*** Block opens ***

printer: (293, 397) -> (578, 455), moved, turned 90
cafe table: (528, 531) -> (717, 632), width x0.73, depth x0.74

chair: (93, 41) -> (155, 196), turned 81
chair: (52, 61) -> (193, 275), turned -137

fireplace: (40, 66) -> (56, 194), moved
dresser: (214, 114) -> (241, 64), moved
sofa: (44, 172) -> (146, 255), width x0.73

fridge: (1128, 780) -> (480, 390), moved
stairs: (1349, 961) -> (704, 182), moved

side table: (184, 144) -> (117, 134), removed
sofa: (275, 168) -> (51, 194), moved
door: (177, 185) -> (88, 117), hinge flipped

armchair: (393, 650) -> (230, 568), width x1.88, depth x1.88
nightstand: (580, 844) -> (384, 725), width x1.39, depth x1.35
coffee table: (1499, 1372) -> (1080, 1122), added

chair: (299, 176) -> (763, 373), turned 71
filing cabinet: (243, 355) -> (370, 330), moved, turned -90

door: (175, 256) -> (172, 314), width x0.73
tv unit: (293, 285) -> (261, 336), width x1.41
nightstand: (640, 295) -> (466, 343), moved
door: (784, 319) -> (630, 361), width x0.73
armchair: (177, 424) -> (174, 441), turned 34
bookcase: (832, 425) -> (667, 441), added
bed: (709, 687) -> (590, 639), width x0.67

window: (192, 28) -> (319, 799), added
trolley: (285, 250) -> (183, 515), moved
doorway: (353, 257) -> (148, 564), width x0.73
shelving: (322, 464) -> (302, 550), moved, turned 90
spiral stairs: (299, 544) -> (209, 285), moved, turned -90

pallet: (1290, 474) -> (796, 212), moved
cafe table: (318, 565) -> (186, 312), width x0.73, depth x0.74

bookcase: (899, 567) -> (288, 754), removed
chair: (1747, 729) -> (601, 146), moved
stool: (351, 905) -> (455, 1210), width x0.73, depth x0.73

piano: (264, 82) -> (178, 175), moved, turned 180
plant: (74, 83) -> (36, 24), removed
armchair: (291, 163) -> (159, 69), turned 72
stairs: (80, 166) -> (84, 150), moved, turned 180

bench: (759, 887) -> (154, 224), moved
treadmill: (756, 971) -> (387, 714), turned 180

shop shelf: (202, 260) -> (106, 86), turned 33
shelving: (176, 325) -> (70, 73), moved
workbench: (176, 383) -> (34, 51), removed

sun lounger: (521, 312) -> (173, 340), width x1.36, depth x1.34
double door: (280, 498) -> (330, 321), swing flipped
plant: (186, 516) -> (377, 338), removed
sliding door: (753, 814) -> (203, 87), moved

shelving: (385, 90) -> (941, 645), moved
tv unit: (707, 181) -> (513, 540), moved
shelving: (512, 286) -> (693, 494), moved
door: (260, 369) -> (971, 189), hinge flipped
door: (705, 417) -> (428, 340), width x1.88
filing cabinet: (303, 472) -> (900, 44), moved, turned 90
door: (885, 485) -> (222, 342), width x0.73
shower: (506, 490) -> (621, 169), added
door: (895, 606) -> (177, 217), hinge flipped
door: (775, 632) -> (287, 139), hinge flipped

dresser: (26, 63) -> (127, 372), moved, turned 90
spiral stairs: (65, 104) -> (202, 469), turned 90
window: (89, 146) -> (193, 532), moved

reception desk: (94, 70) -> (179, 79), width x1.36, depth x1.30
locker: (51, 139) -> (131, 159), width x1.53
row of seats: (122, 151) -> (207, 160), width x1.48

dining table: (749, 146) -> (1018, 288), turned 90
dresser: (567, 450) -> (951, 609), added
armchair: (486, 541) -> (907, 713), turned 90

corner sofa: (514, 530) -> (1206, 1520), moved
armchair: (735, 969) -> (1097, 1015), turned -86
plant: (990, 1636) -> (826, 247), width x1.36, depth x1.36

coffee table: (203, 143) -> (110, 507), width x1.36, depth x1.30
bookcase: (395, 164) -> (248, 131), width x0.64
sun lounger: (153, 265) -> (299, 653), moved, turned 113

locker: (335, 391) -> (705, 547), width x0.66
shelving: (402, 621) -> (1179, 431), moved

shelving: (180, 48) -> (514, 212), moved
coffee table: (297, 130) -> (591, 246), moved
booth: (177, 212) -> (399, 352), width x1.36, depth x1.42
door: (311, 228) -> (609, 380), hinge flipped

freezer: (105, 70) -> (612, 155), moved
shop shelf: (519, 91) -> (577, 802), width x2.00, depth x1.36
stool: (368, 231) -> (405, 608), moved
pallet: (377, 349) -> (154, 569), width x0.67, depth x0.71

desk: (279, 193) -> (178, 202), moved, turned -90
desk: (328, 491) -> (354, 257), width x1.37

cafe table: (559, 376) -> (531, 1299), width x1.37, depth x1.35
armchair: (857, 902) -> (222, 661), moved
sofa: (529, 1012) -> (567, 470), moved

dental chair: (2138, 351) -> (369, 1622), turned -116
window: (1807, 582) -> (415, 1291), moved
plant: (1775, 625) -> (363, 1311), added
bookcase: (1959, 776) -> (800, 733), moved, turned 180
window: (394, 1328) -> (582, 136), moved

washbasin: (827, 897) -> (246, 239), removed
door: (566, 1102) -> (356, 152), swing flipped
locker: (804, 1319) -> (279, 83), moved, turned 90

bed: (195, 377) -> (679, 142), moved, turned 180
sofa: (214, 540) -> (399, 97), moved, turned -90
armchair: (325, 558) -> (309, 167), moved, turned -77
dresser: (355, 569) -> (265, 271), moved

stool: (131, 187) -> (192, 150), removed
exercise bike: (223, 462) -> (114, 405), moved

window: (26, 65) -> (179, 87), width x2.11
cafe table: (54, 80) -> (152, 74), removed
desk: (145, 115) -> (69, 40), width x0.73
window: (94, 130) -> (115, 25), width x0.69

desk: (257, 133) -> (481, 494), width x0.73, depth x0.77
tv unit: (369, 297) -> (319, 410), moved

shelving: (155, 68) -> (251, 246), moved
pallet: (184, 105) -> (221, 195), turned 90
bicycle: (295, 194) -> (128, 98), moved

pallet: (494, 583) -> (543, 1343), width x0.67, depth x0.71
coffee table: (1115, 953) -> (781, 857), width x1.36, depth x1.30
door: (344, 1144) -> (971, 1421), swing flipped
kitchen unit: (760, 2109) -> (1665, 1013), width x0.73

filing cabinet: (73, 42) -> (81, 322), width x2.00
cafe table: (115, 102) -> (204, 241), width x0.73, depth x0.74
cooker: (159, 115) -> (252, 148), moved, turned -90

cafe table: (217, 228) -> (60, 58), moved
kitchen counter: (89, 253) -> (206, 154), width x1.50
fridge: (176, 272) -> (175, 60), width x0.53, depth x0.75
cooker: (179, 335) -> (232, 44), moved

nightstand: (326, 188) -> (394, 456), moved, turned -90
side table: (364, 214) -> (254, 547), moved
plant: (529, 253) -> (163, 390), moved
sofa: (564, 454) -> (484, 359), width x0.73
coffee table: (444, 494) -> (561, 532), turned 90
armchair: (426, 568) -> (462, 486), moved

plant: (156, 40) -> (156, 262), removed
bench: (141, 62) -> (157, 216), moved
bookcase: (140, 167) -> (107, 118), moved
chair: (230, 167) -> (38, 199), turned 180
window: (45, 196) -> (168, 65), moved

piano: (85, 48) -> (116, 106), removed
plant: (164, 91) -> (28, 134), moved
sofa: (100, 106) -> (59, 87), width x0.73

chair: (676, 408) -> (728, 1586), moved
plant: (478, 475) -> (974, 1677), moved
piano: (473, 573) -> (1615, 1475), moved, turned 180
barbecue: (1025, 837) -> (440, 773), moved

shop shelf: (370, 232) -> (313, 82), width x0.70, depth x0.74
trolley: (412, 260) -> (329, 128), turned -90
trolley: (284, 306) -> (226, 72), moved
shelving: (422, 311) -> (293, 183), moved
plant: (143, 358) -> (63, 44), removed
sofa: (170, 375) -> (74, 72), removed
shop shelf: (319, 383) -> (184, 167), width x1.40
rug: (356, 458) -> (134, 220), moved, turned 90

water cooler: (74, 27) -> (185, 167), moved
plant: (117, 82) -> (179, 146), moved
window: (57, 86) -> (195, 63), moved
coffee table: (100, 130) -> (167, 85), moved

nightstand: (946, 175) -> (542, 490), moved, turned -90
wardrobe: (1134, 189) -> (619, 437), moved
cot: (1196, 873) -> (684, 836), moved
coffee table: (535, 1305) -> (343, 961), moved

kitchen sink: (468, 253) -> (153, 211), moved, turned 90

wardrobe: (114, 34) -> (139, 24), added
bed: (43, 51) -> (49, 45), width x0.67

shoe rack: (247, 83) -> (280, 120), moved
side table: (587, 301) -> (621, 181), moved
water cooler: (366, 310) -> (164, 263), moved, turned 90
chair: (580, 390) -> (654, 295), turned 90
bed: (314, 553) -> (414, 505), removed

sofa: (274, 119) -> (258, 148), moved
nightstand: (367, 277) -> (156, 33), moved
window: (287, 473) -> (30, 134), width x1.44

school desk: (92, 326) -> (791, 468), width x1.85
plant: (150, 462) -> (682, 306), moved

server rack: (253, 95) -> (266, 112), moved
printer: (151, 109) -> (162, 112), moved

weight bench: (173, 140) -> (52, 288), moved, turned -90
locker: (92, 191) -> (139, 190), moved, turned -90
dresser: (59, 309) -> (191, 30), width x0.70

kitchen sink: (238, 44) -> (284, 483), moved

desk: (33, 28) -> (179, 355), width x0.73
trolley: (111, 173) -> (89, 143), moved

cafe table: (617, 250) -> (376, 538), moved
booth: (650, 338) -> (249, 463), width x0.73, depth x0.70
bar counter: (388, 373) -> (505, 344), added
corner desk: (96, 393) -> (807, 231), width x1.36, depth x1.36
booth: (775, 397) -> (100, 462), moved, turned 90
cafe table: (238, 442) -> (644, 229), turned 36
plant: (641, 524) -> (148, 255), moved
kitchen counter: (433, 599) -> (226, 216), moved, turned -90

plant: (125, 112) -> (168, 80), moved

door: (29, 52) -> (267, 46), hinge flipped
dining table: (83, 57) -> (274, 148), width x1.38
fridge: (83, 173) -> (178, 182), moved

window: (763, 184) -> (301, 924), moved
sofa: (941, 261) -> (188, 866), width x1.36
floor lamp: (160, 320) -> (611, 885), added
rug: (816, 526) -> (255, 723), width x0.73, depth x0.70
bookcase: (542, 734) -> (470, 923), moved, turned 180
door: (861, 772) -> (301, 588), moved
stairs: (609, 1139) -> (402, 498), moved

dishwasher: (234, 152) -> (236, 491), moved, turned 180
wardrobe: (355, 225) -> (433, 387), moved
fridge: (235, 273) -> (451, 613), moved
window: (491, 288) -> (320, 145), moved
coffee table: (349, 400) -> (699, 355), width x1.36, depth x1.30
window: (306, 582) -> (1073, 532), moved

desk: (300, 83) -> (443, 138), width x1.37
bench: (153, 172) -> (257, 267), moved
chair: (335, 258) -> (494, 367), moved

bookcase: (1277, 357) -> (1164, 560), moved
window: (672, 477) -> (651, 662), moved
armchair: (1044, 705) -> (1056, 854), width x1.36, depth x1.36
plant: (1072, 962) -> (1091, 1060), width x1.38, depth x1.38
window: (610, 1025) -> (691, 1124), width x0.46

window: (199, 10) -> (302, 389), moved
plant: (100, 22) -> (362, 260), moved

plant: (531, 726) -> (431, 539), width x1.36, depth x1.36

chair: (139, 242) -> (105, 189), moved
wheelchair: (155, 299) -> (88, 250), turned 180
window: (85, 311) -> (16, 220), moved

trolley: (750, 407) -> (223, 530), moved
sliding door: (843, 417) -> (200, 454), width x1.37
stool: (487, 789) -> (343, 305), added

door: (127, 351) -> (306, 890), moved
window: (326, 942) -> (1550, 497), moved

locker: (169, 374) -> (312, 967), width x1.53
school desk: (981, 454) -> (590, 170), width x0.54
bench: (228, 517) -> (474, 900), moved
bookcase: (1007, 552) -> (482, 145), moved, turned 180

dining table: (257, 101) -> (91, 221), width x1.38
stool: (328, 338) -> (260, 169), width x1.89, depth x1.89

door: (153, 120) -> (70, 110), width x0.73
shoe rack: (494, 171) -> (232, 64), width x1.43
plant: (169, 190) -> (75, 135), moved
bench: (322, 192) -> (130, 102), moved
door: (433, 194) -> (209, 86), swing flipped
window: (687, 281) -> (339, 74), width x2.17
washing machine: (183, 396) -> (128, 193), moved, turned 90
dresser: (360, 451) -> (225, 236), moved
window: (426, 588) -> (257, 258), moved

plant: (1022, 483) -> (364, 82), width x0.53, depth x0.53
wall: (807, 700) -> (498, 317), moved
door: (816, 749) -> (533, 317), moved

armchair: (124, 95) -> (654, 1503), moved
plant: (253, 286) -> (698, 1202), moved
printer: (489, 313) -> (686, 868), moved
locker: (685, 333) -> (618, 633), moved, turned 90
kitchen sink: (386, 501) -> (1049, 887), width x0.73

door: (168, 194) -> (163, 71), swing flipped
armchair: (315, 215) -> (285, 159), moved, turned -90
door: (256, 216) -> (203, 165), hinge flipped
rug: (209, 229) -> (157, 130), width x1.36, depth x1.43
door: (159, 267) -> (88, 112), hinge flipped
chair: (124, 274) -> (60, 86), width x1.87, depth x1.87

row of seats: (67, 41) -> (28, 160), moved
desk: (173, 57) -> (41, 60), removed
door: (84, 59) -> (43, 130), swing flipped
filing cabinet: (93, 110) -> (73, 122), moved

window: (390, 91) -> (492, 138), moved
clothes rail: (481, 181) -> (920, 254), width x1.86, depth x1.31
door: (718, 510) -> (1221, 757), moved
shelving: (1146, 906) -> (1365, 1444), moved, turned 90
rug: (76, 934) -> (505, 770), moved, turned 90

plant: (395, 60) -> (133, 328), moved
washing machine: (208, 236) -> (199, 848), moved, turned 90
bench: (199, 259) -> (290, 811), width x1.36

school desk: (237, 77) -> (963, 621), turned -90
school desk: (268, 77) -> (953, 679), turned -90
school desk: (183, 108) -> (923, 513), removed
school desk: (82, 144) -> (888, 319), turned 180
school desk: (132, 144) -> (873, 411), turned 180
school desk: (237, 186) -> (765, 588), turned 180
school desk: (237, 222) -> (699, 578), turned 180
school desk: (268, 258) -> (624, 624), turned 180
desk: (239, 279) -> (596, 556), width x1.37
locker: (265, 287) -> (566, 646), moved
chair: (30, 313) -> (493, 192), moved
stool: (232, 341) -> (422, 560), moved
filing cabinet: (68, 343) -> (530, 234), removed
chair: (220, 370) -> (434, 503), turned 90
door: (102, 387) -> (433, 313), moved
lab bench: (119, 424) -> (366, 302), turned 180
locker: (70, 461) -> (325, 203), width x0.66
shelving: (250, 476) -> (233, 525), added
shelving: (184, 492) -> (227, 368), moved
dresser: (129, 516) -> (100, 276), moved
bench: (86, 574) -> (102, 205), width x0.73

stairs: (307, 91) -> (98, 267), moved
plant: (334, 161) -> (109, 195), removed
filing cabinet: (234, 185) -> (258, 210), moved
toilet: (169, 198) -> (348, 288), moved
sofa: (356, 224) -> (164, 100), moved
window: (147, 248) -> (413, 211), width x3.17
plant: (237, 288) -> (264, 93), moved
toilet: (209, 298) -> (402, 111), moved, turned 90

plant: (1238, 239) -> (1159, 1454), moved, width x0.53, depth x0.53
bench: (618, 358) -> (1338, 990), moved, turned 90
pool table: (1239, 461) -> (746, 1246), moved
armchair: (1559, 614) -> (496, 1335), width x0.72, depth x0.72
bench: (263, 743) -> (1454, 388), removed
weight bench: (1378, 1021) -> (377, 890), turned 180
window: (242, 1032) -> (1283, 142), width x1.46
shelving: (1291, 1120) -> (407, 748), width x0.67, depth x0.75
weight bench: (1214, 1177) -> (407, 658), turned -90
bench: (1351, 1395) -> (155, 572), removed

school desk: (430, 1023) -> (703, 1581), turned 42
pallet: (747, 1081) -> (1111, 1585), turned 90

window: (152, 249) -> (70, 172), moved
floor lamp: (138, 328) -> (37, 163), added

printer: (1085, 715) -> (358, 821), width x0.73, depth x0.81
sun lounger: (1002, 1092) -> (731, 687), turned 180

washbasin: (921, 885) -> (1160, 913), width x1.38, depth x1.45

*** Block closes ***

**Exercise prompt:**
The lines to retype run from the start of the entries through the line containing "treadmill: (756, 971)"; reproduce them exactly and add nothing.

**Exercise answer:**
printer: (293, 397) -> (578, 455), moved, turned 90
cafe table: (528, 531) -> (717, 632), width x0.73, depth x0.74

chair: (93, 41) -> (155, 196), turned 81
chair: (52, 61) -> (193, 275), turned -137

fireplace: (40, 66) -> (56, 194), moved
dresser: (214, 114) -> (241, 64), moved
sofa: (44, 172) -> (146, 255), width x0.73

fridge: (1128, 780) -> (480, 390), moved
stairs: (1349, 961) -> (704, 182), moved

side table: (184, 144) -> (117, 134), removed
sofa: (275, 168) -> (51, 194), moved
door: (177, 185) -> (88, 117), hinge flipped

armchair: (393, 650) -> (230, 568), width x1.88, depth x1.88
nightstand: (580, 844) -> (384, 725), width x1.39, depth x1.35
coffee table: (1499, 1372) -> (1080, 1122), added

chair: (299, 176) -> (763, 373), turned 71
filing cabinet: (243, 355) -> (370, 330), moved, turned -90

door: (175, 256) -> (172, 314), width x0.73
tv unit: (293, 285) -> (261, 336), width x1.41
nightstand: (640, 295) -> (466, 343), moved
door: (784, 319) -> (630, 361), width x0.73
armchair: (177, 424) -> (174, 441), turned 34
bookcase: (832, 425) -> (667, 441), added
bed: (709, 687) -> (590, 639), width x0.67

window: (192, 28) -> (319, 799), added
trolley: (285, 250) -> (183, 515), moved
doorway: (353, 257) -> (148, 564), width x0.73
shelving: (322, 464) -> (302, 550), moved, turned 90
spiral stairs: (299, 544) -> (209, 285), moved, turned -90

pallet: (1290, 474) -> (796, 212), moved
cafe table: (318, 565) -> (186, 312), width x0.73, depth x0.74

bookcase: (899, 567) -> (288, 754), removed
chair: (1747, 729) -> (601, 146), moved
stool: (351, 905) -> (455, 1210), width x0.73, depth x0.73

piano: (264, 82) -> (178, 175), moved, turned 180
plant: (74, 83) -> (36, 24), removed
armchair: (291, 163) -> (159, 69), turned 72
stairs: (80, 166) -> (84, 150), moved, turned 180

bench: (759, 887) -> (154, 224), moved
treadmill: (756, 971) -> (387, 714), turned 180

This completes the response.